** Opening Available data block **

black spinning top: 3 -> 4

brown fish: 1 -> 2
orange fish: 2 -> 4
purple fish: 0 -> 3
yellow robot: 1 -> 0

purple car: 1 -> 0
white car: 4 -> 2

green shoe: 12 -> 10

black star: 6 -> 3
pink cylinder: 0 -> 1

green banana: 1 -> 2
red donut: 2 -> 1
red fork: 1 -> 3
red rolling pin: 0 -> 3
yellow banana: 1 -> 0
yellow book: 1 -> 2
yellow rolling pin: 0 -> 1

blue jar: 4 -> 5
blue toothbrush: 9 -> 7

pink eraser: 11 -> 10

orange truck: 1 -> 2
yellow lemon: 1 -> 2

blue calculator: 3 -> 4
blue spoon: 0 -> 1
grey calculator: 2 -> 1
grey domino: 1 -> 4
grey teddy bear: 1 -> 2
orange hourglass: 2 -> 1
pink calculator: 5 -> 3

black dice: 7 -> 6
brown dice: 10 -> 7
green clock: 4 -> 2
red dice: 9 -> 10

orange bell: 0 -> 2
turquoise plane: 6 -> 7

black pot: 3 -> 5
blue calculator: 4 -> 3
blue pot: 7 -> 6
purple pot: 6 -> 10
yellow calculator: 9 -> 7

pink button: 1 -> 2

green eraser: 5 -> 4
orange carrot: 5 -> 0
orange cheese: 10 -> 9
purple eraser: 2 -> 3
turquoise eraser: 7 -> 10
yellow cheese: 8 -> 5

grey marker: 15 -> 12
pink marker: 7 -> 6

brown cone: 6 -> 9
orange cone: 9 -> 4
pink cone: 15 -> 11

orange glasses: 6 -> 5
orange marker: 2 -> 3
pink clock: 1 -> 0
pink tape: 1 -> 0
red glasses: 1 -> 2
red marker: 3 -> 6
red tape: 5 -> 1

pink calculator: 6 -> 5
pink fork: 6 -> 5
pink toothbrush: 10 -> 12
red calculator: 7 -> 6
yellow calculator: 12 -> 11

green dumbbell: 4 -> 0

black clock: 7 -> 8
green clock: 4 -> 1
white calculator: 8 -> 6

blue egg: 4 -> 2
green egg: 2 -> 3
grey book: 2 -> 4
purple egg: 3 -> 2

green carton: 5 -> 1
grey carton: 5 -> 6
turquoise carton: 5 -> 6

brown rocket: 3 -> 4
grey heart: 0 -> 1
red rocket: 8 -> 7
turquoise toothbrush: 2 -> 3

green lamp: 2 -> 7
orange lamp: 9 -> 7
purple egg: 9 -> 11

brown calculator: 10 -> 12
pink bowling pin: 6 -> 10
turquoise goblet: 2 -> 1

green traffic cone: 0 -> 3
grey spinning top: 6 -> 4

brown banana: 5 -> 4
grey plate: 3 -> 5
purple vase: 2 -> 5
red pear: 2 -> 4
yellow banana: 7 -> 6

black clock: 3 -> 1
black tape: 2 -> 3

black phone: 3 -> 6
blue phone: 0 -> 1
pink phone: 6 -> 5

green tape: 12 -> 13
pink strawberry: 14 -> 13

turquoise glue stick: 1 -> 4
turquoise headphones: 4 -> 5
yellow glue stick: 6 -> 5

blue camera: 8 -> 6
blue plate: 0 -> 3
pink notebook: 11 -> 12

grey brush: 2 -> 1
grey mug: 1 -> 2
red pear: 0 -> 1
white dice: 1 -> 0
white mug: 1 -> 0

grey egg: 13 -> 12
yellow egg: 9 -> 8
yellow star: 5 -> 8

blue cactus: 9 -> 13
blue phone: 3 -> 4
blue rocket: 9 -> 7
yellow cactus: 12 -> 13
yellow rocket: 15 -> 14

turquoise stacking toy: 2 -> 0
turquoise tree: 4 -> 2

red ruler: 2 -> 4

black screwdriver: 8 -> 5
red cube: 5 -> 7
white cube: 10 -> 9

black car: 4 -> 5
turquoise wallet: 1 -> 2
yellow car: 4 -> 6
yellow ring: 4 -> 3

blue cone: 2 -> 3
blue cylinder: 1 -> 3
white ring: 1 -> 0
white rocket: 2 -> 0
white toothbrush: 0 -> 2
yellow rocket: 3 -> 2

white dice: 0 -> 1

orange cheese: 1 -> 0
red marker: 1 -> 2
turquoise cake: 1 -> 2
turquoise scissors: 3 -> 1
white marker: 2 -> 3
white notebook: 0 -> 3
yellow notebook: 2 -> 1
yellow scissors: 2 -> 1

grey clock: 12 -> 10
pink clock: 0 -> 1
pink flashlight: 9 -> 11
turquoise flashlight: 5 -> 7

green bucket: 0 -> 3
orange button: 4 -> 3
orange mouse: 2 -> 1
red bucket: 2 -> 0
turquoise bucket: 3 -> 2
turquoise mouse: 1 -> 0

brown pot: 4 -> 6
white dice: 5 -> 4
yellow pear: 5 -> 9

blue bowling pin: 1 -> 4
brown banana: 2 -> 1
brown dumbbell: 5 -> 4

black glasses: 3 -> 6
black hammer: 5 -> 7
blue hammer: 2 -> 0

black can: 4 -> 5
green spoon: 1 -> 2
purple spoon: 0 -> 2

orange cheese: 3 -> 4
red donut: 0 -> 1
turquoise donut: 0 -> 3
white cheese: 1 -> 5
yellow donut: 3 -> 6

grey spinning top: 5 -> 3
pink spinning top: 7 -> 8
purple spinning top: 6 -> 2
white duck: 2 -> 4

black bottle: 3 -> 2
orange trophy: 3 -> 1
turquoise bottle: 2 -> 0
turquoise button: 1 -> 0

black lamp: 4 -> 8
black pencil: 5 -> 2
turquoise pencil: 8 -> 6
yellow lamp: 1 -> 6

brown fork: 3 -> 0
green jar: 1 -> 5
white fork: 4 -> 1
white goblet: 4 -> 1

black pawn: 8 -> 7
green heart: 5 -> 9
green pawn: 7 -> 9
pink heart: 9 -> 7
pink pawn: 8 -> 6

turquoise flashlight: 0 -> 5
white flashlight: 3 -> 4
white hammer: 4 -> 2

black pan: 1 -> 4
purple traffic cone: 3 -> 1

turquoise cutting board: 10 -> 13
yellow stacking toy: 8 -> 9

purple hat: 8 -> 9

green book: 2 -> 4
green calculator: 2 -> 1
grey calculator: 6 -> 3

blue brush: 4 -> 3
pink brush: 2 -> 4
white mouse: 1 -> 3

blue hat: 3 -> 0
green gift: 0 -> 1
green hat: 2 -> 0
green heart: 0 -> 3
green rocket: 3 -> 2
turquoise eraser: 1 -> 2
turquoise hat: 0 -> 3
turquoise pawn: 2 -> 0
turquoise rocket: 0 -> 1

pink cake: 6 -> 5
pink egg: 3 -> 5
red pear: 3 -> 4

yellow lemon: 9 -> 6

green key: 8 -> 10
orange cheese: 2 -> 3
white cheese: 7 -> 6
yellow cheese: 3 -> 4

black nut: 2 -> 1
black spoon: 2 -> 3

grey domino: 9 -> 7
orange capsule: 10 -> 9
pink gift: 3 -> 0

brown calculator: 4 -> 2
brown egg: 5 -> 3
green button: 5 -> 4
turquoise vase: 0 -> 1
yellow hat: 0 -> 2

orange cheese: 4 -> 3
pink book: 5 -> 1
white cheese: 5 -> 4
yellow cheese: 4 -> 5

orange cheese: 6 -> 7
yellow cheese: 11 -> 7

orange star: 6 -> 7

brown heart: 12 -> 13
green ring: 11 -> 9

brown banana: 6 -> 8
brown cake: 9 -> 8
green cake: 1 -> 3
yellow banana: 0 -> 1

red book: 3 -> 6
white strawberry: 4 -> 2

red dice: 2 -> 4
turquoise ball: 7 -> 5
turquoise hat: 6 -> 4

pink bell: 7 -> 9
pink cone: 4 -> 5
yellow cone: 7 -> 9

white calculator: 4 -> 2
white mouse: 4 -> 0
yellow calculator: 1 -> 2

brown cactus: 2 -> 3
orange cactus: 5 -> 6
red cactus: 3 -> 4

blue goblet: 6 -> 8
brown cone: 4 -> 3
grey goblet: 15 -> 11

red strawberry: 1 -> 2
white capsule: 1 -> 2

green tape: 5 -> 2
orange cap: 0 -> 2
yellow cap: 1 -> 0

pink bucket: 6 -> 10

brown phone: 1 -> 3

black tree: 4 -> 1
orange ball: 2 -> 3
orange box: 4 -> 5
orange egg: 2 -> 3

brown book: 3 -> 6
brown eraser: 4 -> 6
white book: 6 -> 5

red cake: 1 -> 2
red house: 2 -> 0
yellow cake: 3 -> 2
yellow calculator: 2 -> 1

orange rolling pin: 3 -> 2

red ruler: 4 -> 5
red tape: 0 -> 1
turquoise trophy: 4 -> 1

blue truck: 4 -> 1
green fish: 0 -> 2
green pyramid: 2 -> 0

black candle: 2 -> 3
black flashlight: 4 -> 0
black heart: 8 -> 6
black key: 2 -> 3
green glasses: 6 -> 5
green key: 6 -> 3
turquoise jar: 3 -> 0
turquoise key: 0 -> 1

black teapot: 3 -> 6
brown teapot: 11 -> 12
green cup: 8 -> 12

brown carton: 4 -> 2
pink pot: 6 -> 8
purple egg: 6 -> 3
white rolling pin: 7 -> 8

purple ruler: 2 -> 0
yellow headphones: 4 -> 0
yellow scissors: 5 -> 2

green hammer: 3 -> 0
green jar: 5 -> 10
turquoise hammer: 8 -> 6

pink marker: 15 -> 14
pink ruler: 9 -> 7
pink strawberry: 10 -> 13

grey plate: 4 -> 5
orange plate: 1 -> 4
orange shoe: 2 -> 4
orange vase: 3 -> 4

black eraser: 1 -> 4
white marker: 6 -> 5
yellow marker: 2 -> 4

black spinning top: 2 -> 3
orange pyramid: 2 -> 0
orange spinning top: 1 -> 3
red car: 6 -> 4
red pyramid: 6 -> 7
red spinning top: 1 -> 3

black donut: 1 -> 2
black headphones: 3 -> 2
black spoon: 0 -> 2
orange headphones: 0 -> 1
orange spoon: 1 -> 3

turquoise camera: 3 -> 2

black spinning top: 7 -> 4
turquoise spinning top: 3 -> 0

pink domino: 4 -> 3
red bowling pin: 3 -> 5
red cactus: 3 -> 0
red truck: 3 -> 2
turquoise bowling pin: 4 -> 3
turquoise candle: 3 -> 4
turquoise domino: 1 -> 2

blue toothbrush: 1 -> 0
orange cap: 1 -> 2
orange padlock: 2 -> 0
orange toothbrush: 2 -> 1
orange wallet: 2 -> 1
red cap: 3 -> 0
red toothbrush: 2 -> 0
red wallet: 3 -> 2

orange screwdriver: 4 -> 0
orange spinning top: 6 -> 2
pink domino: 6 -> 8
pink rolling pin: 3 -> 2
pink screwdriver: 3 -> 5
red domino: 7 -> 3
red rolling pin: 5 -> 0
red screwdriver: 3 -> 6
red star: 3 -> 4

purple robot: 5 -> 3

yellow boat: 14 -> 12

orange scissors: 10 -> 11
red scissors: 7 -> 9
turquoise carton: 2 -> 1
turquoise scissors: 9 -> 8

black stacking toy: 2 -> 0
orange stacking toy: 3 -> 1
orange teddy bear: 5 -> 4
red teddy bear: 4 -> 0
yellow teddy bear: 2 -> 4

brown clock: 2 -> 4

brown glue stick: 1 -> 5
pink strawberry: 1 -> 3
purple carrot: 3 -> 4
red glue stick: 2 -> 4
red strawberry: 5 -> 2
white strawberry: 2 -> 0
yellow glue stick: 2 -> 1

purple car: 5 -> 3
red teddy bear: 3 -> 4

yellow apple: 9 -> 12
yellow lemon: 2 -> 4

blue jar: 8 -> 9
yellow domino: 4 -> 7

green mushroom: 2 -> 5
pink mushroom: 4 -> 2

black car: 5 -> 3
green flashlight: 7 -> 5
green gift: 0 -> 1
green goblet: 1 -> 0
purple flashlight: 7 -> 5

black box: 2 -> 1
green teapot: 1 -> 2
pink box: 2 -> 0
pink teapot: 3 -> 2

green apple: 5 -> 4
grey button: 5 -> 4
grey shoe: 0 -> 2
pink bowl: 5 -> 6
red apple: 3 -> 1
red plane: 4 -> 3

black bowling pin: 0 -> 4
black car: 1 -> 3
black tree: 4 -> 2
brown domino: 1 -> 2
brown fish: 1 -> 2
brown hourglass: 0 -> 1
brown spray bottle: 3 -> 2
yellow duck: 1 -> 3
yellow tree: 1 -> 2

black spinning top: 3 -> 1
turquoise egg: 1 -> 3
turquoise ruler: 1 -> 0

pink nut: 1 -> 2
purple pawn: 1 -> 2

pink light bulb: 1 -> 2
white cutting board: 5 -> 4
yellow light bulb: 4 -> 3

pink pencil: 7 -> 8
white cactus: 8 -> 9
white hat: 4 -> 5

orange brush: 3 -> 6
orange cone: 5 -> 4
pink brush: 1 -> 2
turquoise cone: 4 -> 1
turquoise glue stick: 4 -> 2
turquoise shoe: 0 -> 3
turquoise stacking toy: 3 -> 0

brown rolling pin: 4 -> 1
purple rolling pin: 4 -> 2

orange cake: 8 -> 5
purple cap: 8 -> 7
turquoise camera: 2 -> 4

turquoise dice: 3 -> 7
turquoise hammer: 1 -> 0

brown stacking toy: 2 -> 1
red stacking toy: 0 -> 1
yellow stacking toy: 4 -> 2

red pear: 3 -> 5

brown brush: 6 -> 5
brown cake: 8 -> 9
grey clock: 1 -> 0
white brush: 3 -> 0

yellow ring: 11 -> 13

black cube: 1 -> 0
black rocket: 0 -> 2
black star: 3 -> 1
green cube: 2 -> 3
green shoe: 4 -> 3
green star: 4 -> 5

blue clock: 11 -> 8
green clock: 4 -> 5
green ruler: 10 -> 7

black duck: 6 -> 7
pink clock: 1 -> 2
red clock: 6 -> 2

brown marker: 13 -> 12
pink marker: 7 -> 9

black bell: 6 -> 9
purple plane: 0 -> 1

** Closing Available data block **

Problem to solve: Proceeding from the line containing "blue rocket: 9 -> 7" through the line containing "turquoise scissors: 3 -> 1", transcribe the lines above exactly, both end lines included.

Solution to the problem:
blue rocket: 9 -> 7
yellow cactus: 12 -> 13
yellow rocket: 15 -> 14

turquoise stacking toy: 2 -> 0
turquoise tree: 4 -> 2

red ruler: 2 -> 4

black screwdriver: 8 -> 5
red cube: 5 -> 7
white cube: 10 -> 9

black car: 4 -> 5
turquoise wallet: 1 -> 2
yellow car: 4 -> 6
yellow ring: 4 -> 3

blue cone: 2 -> 3
blue cylinder: 1 -> 3
white ring: 1 -> 0
white rocket: 2 -> 0
white toothbrush: 0 -> 2
yellow rocket: 3 -> 2

white dice: 0 -> 1

orange cheese: 1 -> 0
red marker: 1 -> 2
turquoise cake: 1 -> 2
turquoise scissors: 3 -> 1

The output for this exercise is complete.